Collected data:
════════

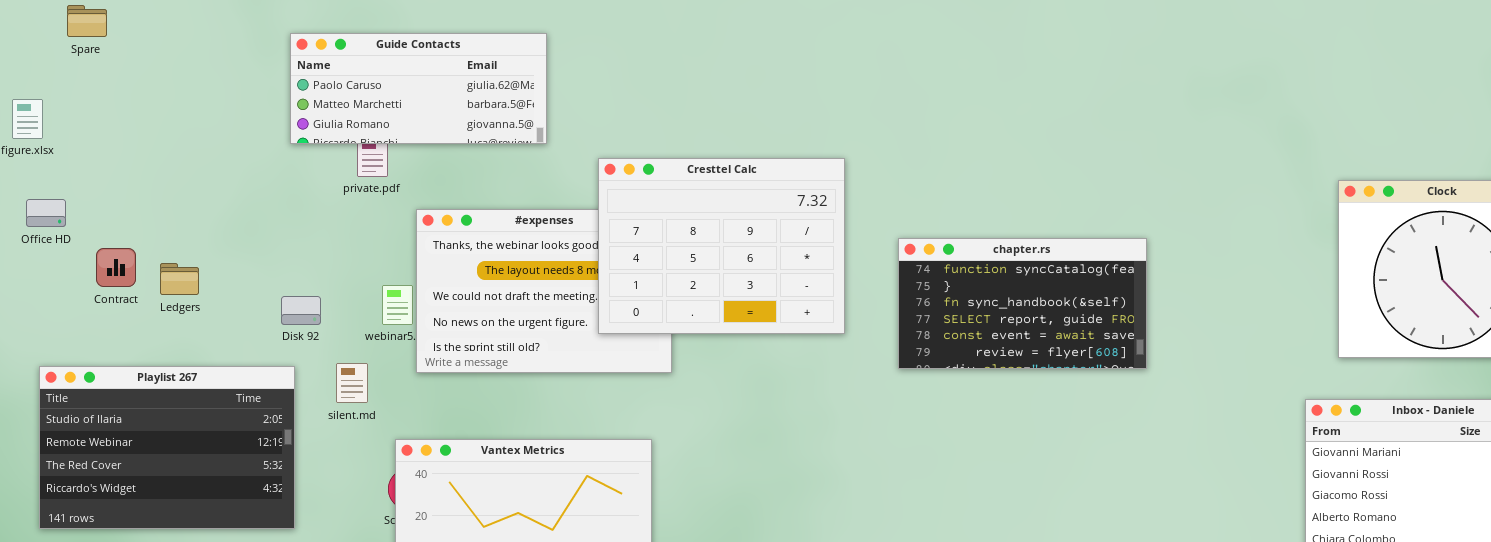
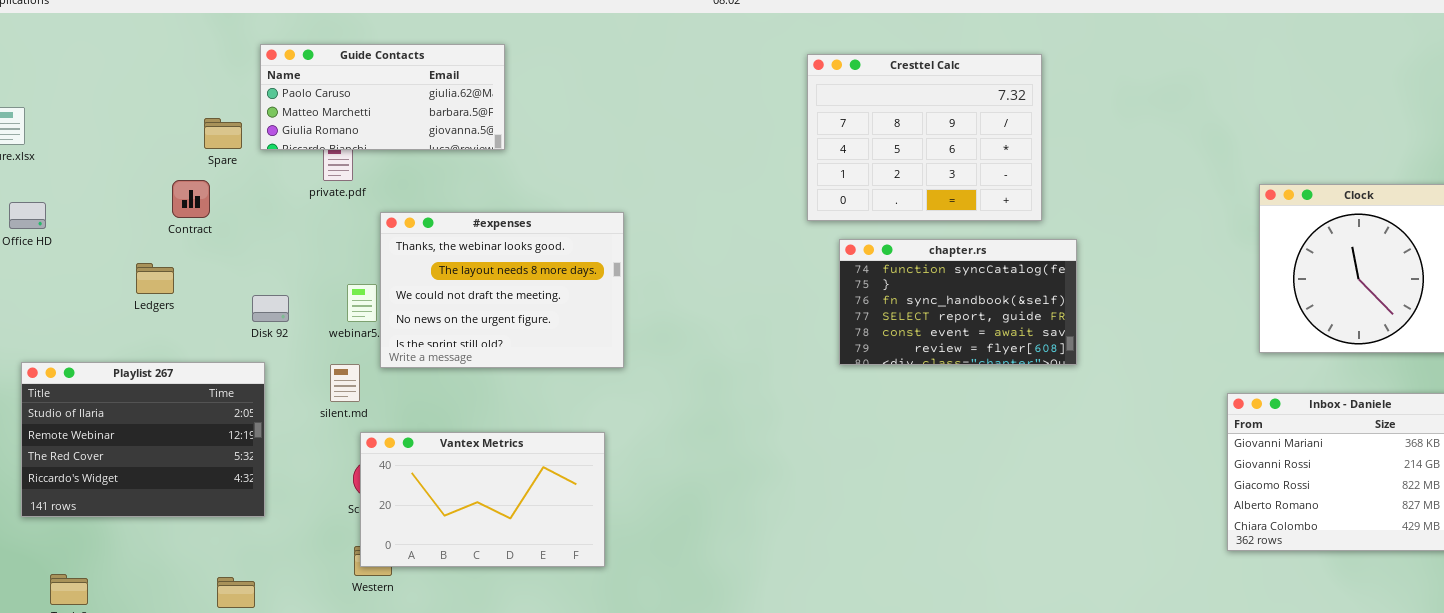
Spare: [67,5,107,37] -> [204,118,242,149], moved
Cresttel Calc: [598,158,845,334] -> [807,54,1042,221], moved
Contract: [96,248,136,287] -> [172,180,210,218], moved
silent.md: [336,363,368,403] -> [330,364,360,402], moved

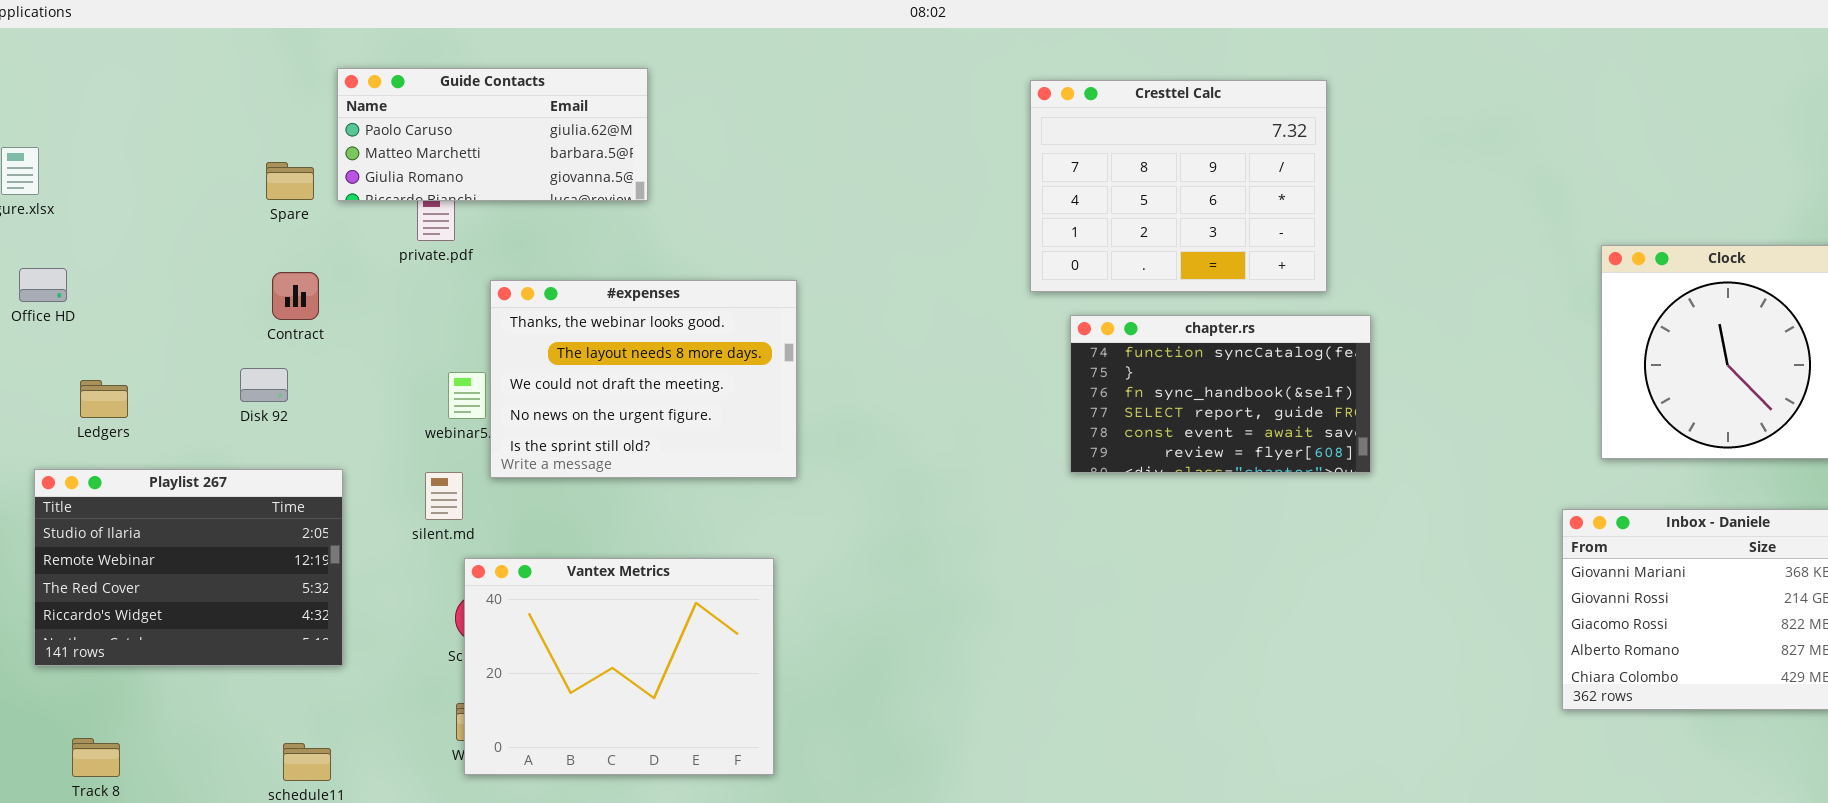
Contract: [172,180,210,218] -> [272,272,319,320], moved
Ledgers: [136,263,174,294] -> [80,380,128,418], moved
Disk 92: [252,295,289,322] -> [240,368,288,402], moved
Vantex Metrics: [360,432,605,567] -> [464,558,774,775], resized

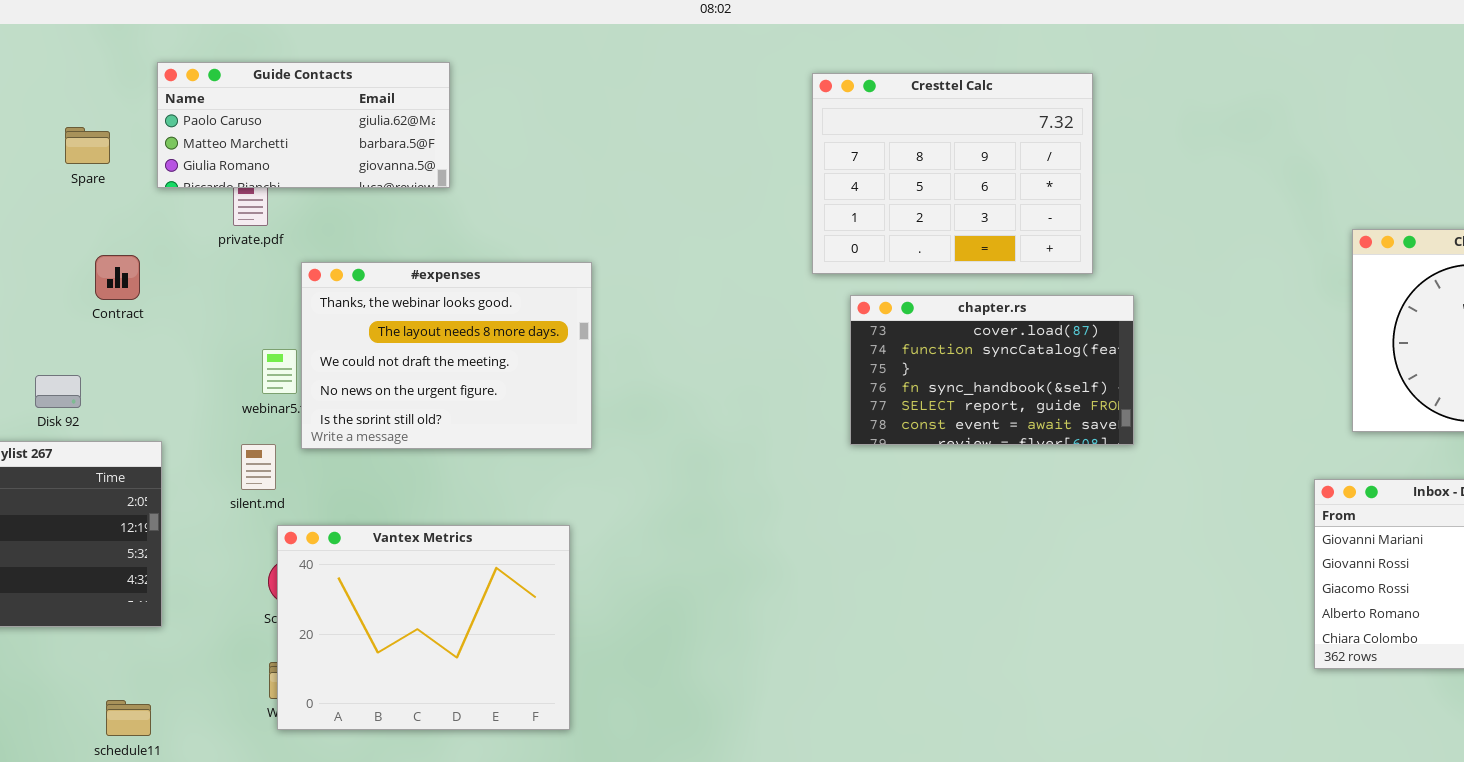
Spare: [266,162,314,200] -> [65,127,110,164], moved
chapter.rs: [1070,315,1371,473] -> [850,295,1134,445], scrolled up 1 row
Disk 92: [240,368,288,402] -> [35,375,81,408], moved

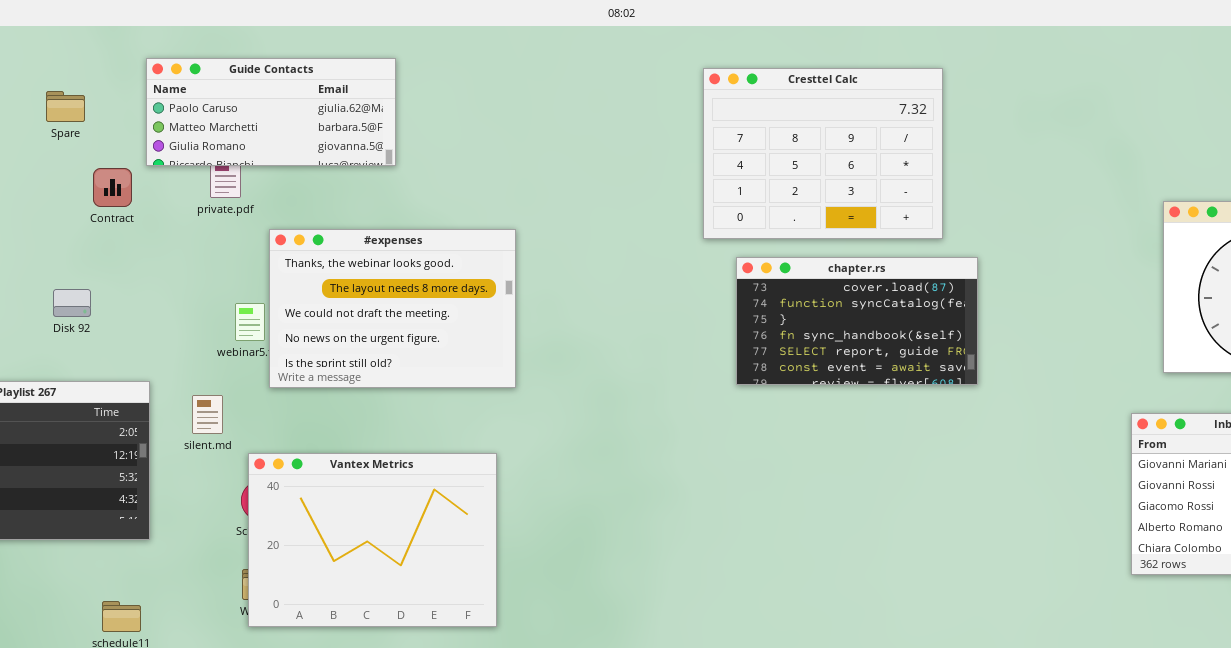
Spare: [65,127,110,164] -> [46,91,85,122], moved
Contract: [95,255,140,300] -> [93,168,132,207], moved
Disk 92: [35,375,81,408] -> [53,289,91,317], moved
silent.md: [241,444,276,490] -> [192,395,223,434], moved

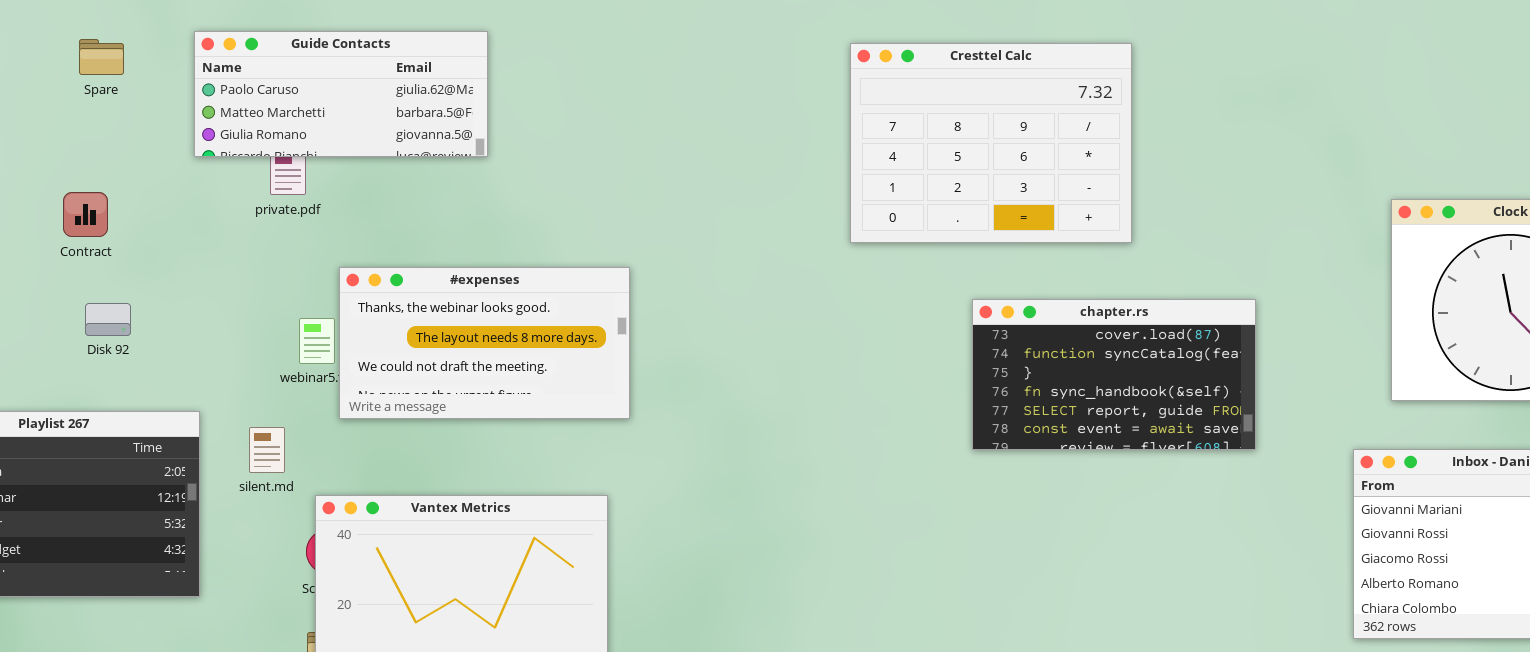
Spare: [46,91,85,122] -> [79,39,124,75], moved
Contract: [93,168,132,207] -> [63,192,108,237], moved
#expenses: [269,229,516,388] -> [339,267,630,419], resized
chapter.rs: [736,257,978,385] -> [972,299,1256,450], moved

════════

Can the lines from the start of the records through the line with "Spare: [266,162,314,200] ->" be given again exactly, with the pictures left out?

Spare: [67,5,107,37] -> [204,118,242,149], moved
Cresttel Calc: [598,158,845,334] -> [807,54,1042,221], moved
Contract: [96,248,136,287] -> [172,180,210,218], moved
silent.md: [336,363,368,403] -> [330,364,360,402], moved

Contract: [172,180,210,218] -> [272,272,319,320], moved
Ledgers: [136,263,174,294] -> [80,380,128,418], moved
Disk 92: [252,295,289,322] -> [240,368,288,402], moved
Vantex Metrics: [360,432,605,567] -> [464,558,774,775], resized

Spare: [266,162,314,200] -> [65,127,110,164], moved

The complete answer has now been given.